Exercise requirements: Go through the data below and retype all of it exactly.

Supplied data:
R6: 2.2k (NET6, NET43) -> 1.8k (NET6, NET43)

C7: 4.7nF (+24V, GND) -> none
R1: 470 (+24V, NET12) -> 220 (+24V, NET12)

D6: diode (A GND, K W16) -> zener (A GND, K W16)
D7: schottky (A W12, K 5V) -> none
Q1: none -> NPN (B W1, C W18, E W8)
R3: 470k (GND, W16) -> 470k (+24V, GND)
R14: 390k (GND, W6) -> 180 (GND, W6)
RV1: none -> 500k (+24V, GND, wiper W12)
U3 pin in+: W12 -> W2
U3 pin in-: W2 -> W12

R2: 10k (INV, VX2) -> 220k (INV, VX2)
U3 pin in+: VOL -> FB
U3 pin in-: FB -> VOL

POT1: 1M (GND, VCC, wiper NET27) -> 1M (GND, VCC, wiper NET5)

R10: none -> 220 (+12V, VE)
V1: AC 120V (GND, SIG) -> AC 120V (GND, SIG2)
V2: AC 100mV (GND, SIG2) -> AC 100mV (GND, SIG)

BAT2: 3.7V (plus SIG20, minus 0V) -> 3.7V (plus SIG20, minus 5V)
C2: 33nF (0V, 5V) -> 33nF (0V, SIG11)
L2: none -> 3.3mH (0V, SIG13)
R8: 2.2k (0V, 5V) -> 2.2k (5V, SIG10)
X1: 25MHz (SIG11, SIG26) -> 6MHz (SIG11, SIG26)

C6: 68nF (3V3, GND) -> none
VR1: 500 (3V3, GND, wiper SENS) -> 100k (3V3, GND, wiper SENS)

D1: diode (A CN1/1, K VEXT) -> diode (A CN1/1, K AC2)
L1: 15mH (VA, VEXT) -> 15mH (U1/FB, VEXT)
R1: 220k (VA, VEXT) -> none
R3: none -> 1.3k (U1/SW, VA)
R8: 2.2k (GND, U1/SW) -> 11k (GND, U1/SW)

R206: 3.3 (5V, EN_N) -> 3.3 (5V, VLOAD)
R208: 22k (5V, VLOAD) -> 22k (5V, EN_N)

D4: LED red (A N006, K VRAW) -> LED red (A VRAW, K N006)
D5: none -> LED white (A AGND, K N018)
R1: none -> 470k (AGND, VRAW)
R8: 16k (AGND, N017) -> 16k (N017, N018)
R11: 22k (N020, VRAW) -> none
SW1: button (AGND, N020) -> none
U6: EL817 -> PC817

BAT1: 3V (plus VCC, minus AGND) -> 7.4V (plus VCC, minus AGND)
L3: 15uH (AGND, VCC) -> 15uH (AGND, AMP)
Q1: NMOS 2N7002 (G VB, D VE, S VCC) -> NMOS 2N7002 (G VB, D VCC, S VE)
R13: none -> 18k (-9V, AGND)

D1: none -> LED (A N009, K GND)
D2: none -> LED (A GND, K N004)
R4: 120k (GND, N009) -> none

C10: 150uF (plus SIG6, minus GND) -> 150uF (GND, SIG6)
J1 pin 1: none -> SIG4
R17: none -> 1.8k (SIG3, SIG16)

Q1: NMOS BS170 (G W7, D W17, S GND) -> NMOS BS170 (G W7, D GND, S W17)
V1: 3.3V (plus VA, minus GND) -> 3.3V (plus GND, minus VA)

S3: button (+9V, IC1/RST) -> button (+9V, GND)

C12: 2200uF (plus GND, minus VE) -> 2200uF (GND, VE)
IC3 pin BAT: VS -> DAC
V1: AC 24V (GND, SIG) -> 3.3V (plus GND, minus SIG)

Exercise result:
R6: 2.2k (NET6, NET43) -> 1.8k (NET6, NET43)

C7: 4.7nF (+24V, GND) -> none
R1: 470 (+24V, NET12) -> 220 (+24V, NET12)

D6: diode (A GND, K W16) -> zener (A GND, K W16)
D7: schottky (A W12, K 5V) -> none
Q1: none -> NPN (B W1, C W18, E W8)
R3: 470k (GND, W16) -> 470k (+24V, GND)
R14: 390k (GND, W6) -> 180 (GND, W6)
RV1: none -> 500k (+24V, GND, wiper W12)
U3 pin in+: W12 -> W2
U3 pin in-: W2 -> W12

R2: 10k (INV, VX2) -> 220k (INV, VX2)
U3 pin in+: VOL -> FB
U3 pin in-: FB -> VOL

POT1: 1M (GND, VCC, wiper NET27) -> 1M (GND, VCC, wiper NET5)

R10: none -> 220 (+12V, VE)
V1: AC 120V (GND, SIG) -> AC 120V (GND, SIG2)
V2: AC 100mV (GND, SIG2) -> AC 100mV (GND, SIG)

BAT2: 3.7V (plus SIG20, minus 0V) -> 3.7V (plus SIG20, minus 5V)
C2: 33nF (0V, 5V) -> 33nF (0V, SIG11)
L2: none -> 3.3mH (0V, SIG13)
R8: 2.2k (0V, 5V) -> 2.2k (5V, SIG10)
X1: 25MHz (SIG11, SIG26) -> 6MHz (SIG11, SIG26)

C6: 68nF (3V3, GND) -> none
VR1: 500 (3V3, GND, wiper SENS) -> 100k (3V3, GND, wiper SENS)

D1: diode (A CN1/1, K VEXT) -> diode (A CN1/1, K AC2)
L1: 15mH (VA, VEXT) -> 15mH (U1/FB, VEXT)
R1: 220k (VA, VEXT) -> none
R3: none -> 1.3k (U1/SW, VA)
R8: 2.2k (GND, U1/SW) -> 11k (GND, U1/SW)

R206: 3.3 (5V, EN_N) -> 3.3 (5V, VLOAD)
R208: 22k (5V, VLOAD) -> 22k (5V, EN_N)

D4: LED red (A N006, K VRAW) -> LED red (A VRAW, K N006)
D5: none -> LED white (A AGND, K N018)
R1: none -> 470k (AGND, VRAW)
R8: 16k (AGND, N017) -> 16k (N017, N018)
R11: 22k (N020, VRAW) -> none
SW1: button (AGND, N020) -> none
U6: EL817 -> PC817

BAT1: 3V (plus VCC, minus AGND) -> 7.4V (plus VCC, minus AGND)
L3: 15uH (AGND, VCC) -> 15uH (AGND, AMP)
Q1: NMOS 2N7002 (G VB, D VE, S VCC) -> NMOS 2N7002 (G VB, D VCC, S VE)
R13: none -> 18k (-9V, AGND)

D1: none -> LED (A N009, K GND)
D2: none -> LED (A GND, K N004)
R4: 120k (GND, N009) -> none

C10: 150uF (plus SIG6, minus GND) -> 150uF (GND, SIG6)
J1 pin 1: none -> SIG4
R17: none -> 1.8k (SIG3, SIG16)

Q1: NMOS BS170 (G W7, D W17, S GND) -> NMOS BS170 (G W7, D GND, S W17)
V1: 3.3V (plus VA, minus GND) -> 3.3V (plus GND, minus VA)

S3: button (+9V, IC1/RST) -> button (+9V, GND)

C12: 2200uF (plus GND, minus VE) -> 2200uF (GND, VE)
IC3 pin BAT: VS -> DAC
V1: AC 24V (GND, SIG) -> 3.3V (plus GND, minus SIG)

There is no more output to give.